- [ASSIGNED TASK] When you transcribe the entries below, begin at their first line and stop after the line containing "(346, 423) = (321, 336): black"; pictures stay out.

- [GIVEN INFORMATION]
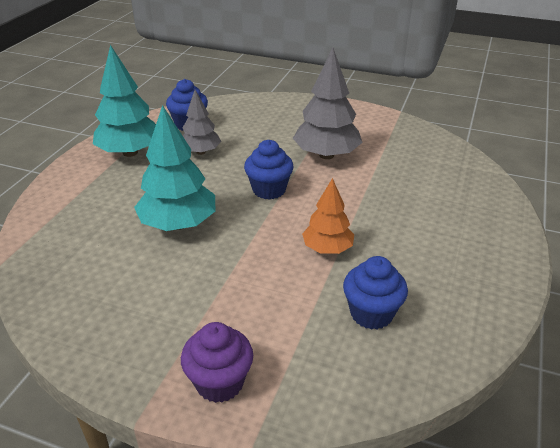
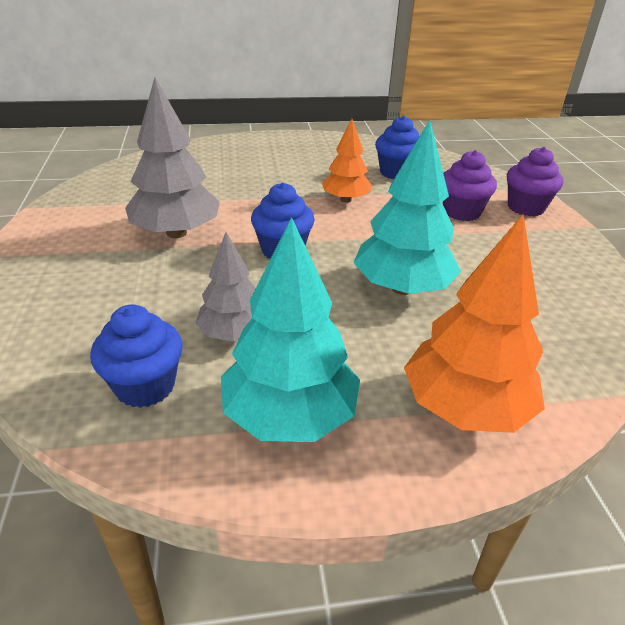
camera: 120 degrees left, 0 degrees up
(71, 201) = (465, 407): none -> orange tree
(250, 318) = (461, 212): none -> purple cupcake

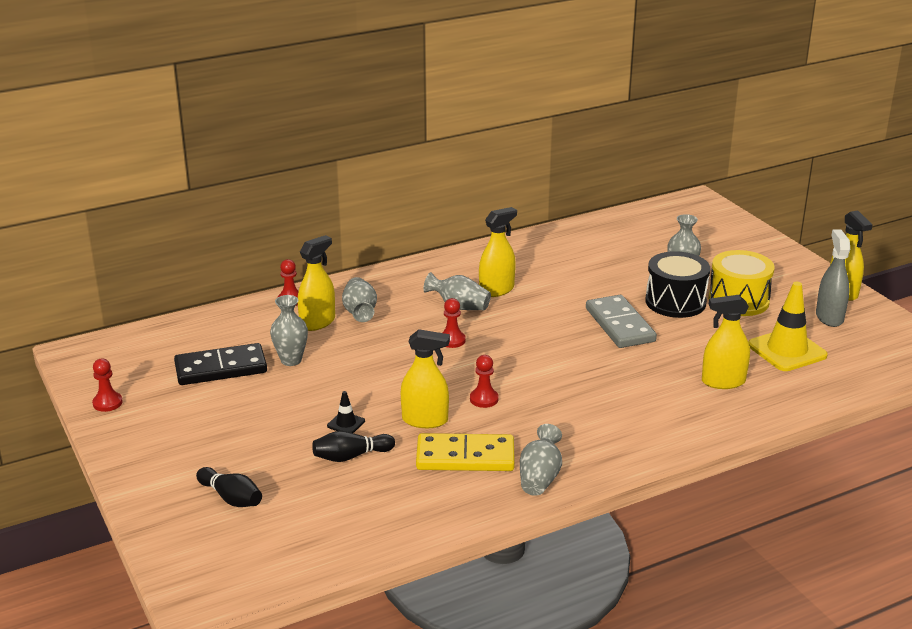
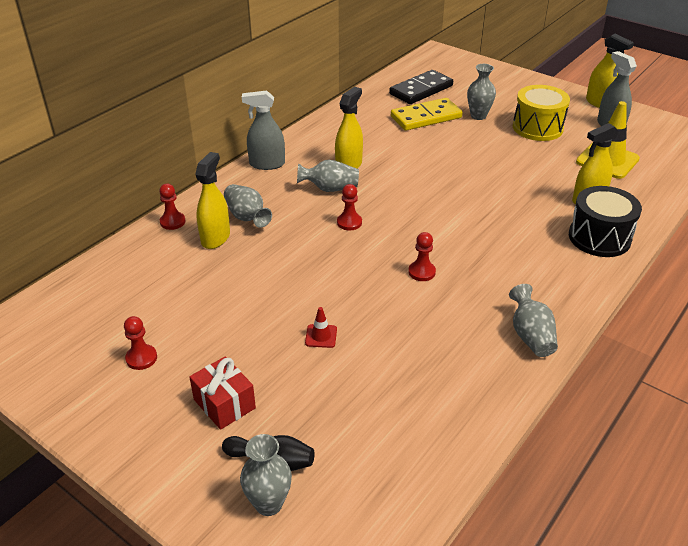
camera: 25 degrees left, 10 degrees up
(107, 403) = (60, 391): red pawn -> red pawn (141, 358)
(221, 368) = (155, 314): black domino -> black domino (421, 90)
(225, 448) = (224, 404): none -> red gift
(291, 360) = (219, 284): grey vase -> grey vase (268, 504)
(346, 423) = (321, 336): black traffic cone -> red traffic cone
(351, 456) = (352, 370): black bowling pin -> none
(416, 271) = (267, 164): none -> grey spray bottle
(425, 420) = (389, 309): yellow spray bottle -> none
(465, 457) = (453, 336): yellow domino -> yellow domino (426, 117)
(620, 325) = (471, 171): grey domino -> none
(675, 302) = (494, 140): black drum -> black drum (599, 237)

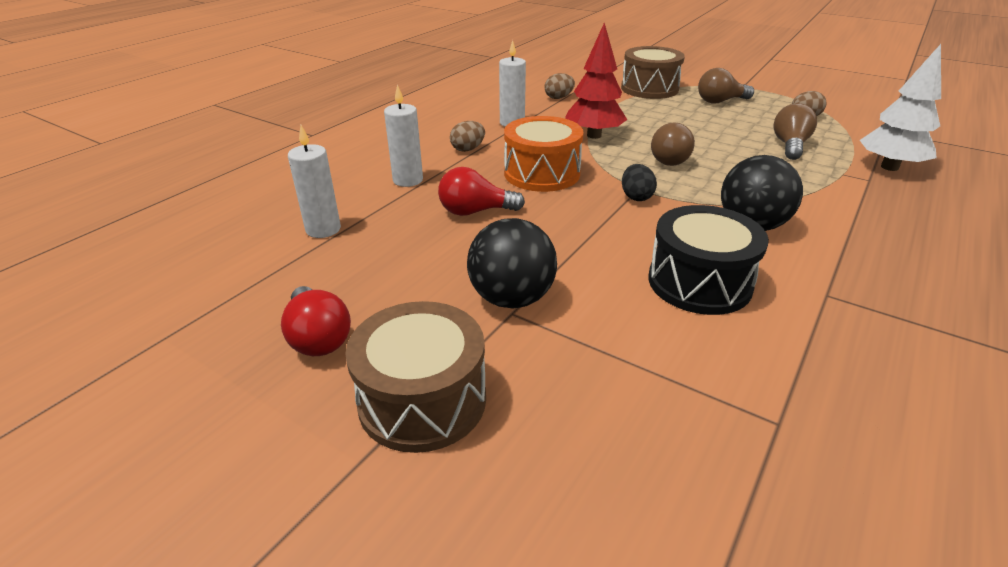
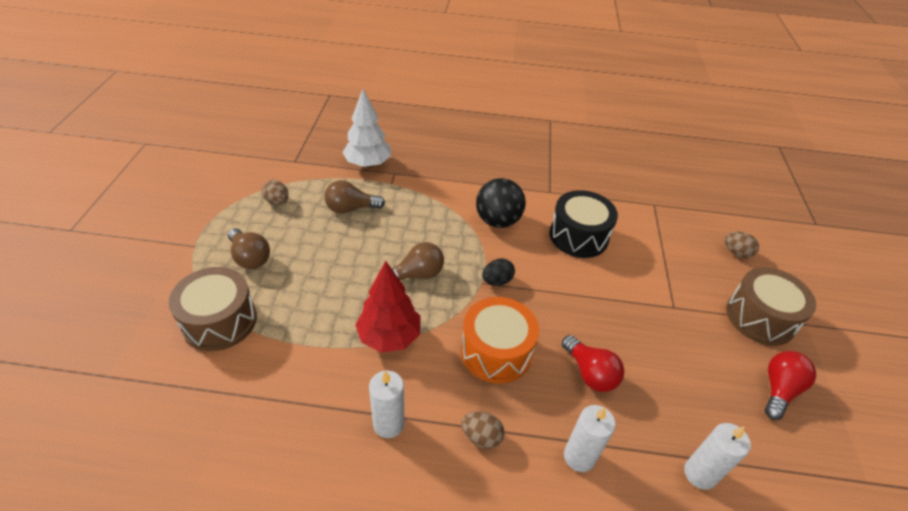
camera: 120 degrees left, 10 degrees up
(511, 298) = (663, 311): black ball -> none
(558, 97) = (280, 405): brown egg -> brown egg (736, 253)

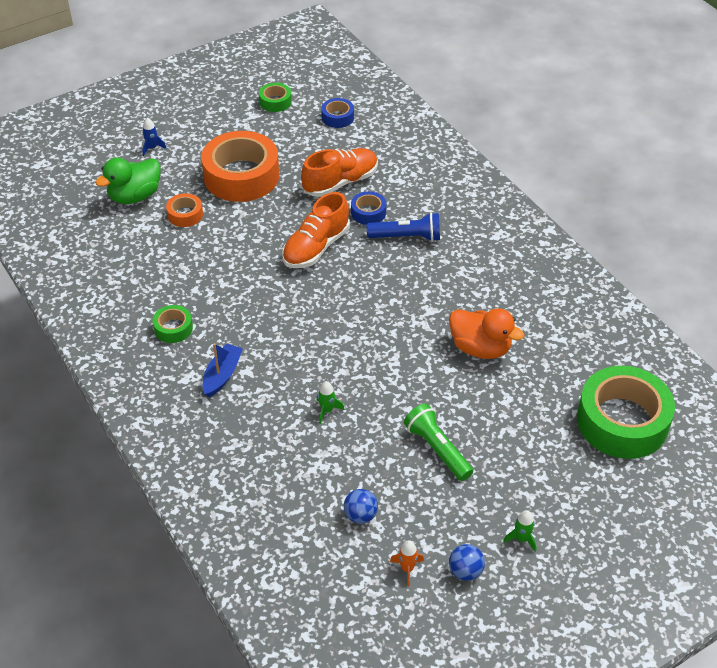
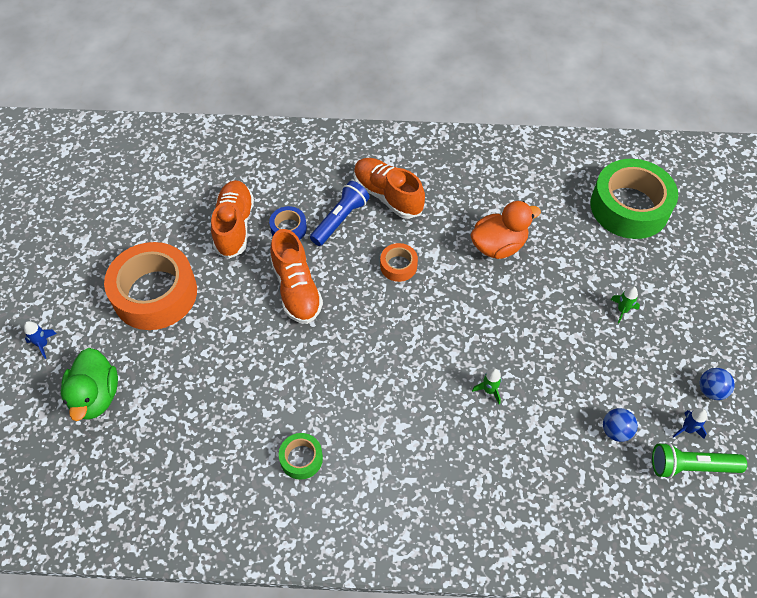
camera: 55 degrees left, 10 degrees up
(185, 214) = (162, 367): orange tape -> orange tape (398, 266)
(222, 375) = (390, 449): blue boat -> none
(275, 102) = (84, 212): green tape -> none
(337, 117) = (152, 181): blue tape -> none
(407, 569) = (687, 429): orange rocket -> blue rocket
(437, 449) = (581, 337): green flashlight -> green flashlight (691, 466)
(461, 252) = (387, 196): none -> orange shoe
(521, 539) = (700, 335): green rocket -> green rocket (622, 310)

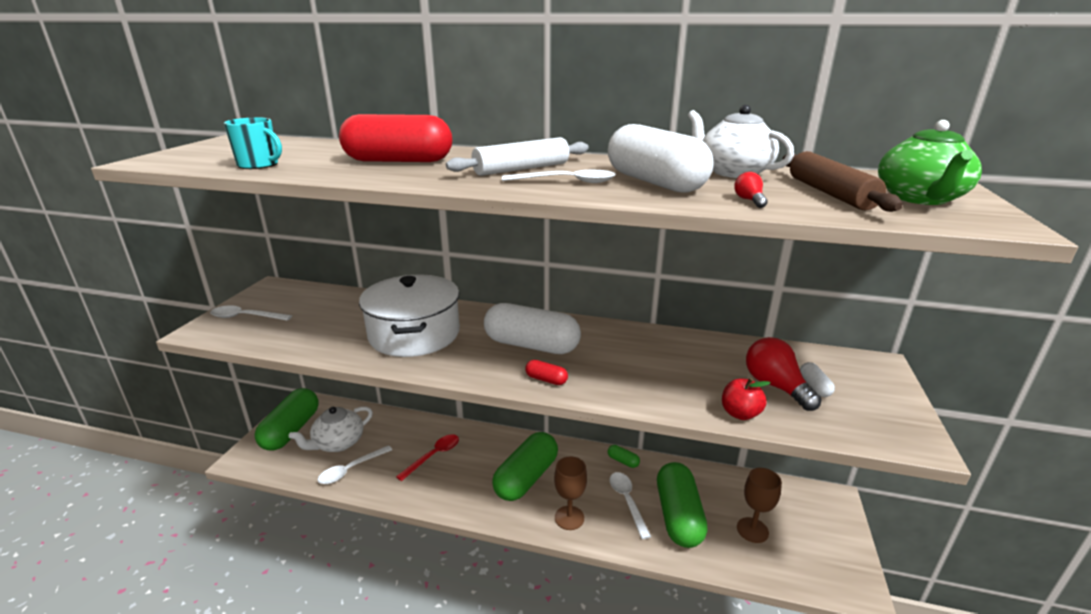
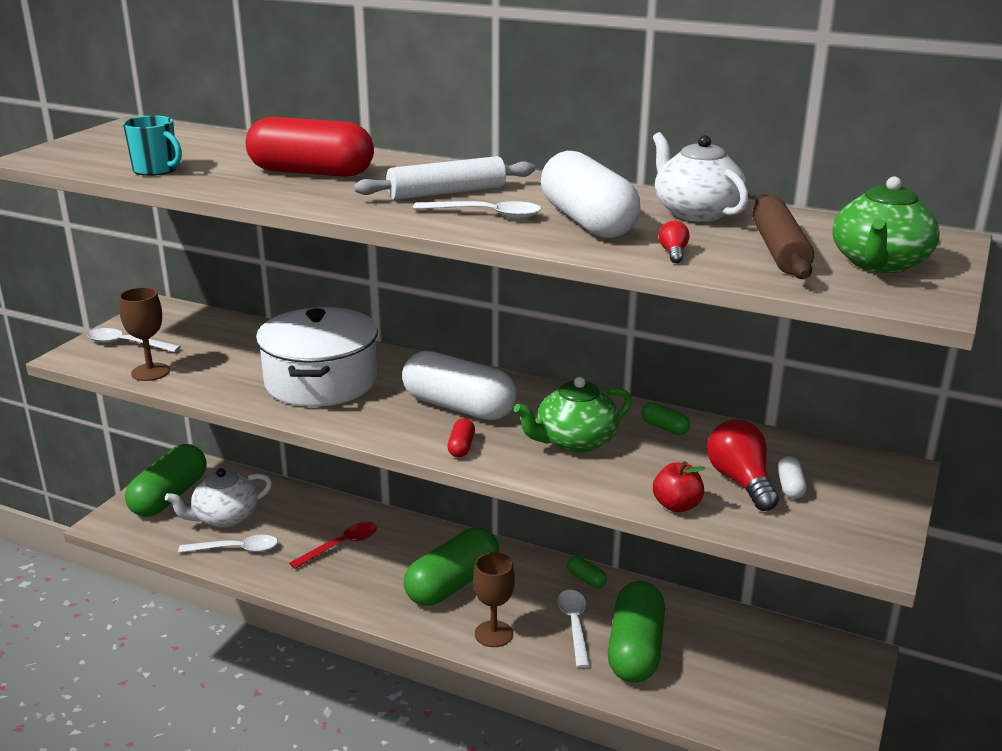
camera: 10 degrees right, 0 degrees up
(351, 469) = (236, 549): white spoon -> white spoon turned 150 degrees counterclockwise
(546, 379) = (461, 447): red capsule -> red capsule turned 60 degrees clockwise
(633, 365) = (574, 441): none -> green teapot
(695, 347) = (664, 428): none -> green capsule
(752, 530) = (727, 676): brown goblet -> brown goblet (150, 372)

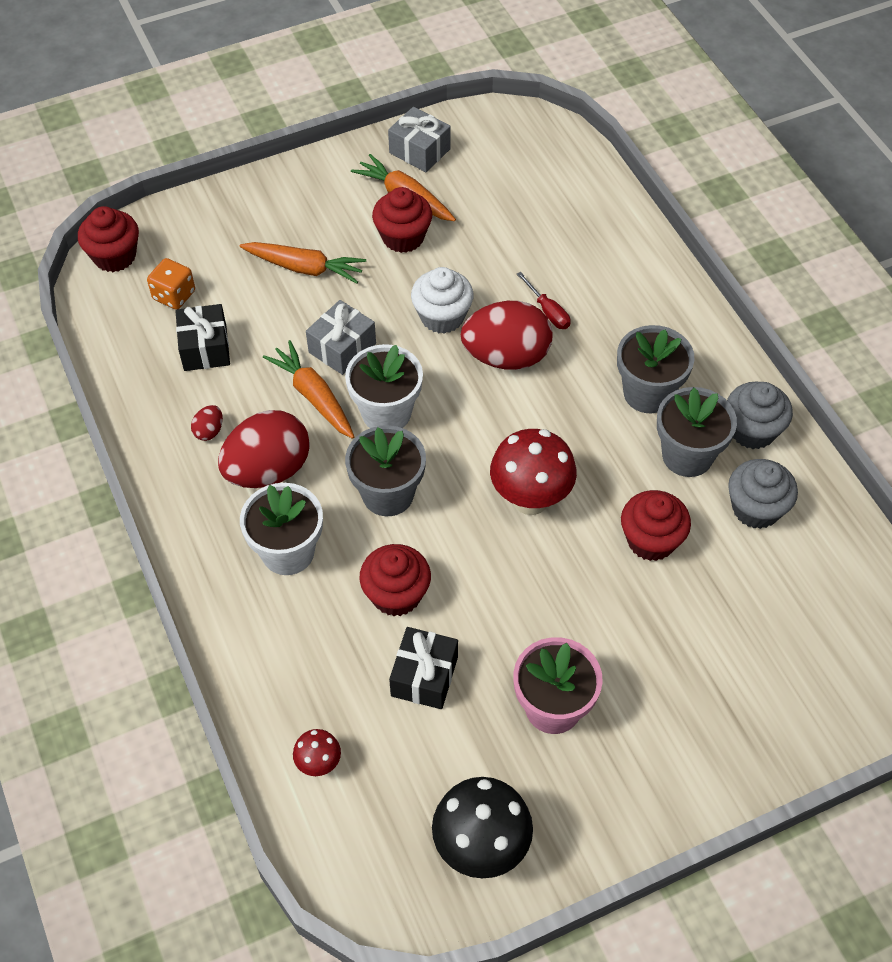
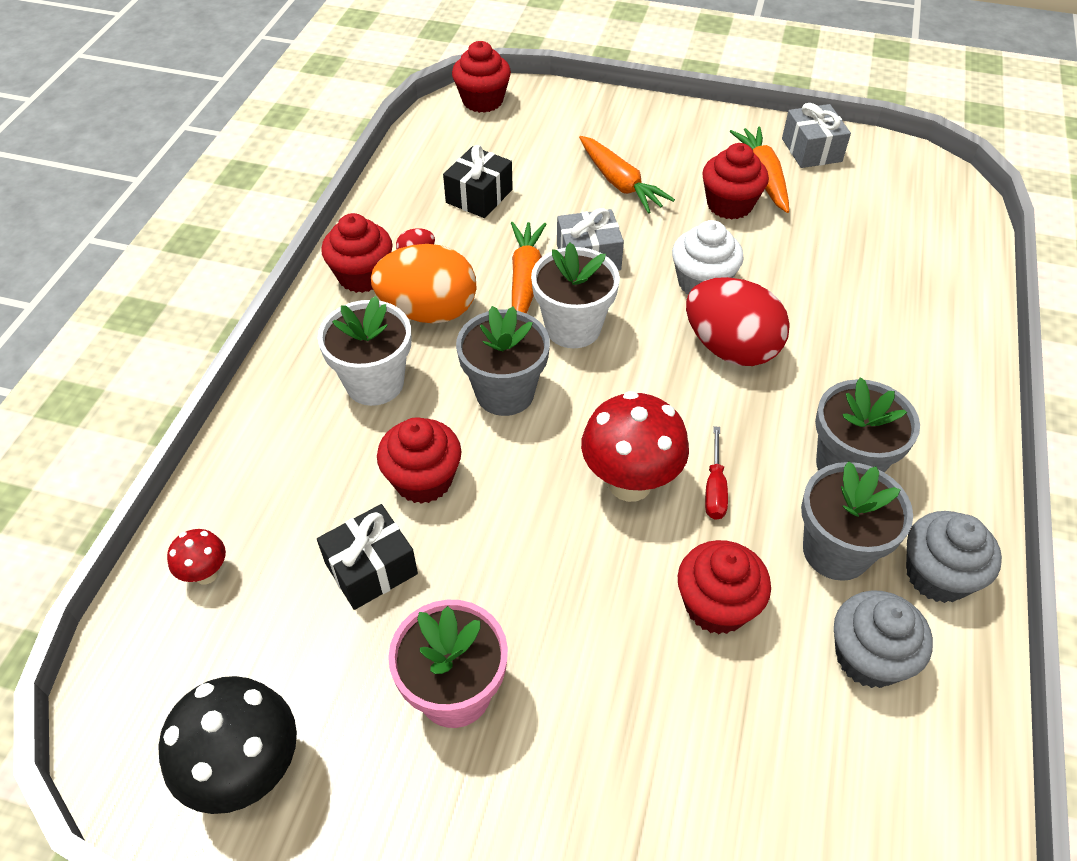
camera: 40 degrees right, 5 degrees down
(174, 295) = (496, 148): orange dice -> none
(185, 476) = (362, 276): none -> red cupcake
(268, 470) = (428, 311): red egg -> orange egg
(548, 311) = (810, 334): red screwdriver -> red screwdriver (714, 488)

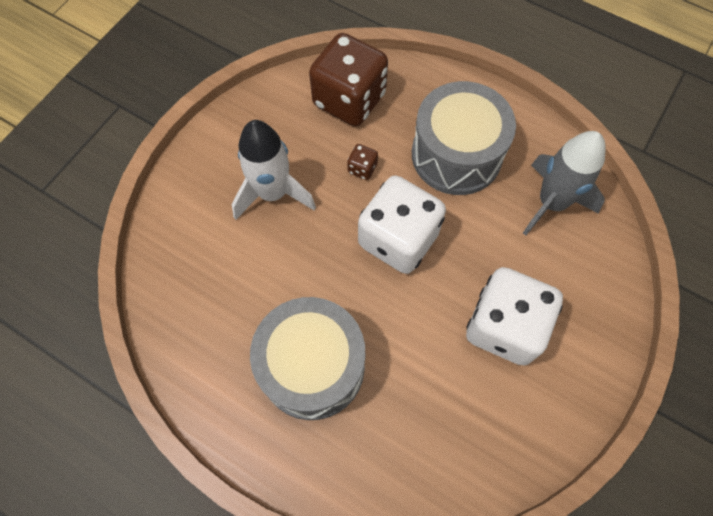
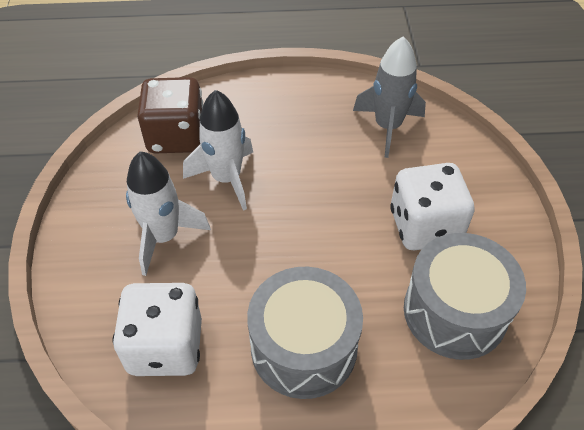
camera: 35 degrees left, 15 degrees down
(362, 168) = (226, 179): brown dice -> white rocket
(398, 239) = (296, 212): white dice -> white dice (165, 346)
(456, 155) = (293, 131): grey drum -> grey drum (455, 311)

- [SOLUTION FOR THIS EXERCISE]
camera: 120 degrees left, 0 degrees up
(71, 201) = (465, 407): none -> orange tree
(250, 318) = (461, 212): none -> purple cupcake

camera: 25 degrees left, 10 degrees up
(107, 403) = (60, 391): red pawn -> red pawn (141, 358)
(221, 368) = (155, 314): black domino -> black domino (421, 90)
(225, 448) = (224, 404): none -> red gift
(291, 360) = (219, 284): grey vase -> grey vase (268, 504)
(346, 423) = (321, 336): black traffic cone -> red traffic cone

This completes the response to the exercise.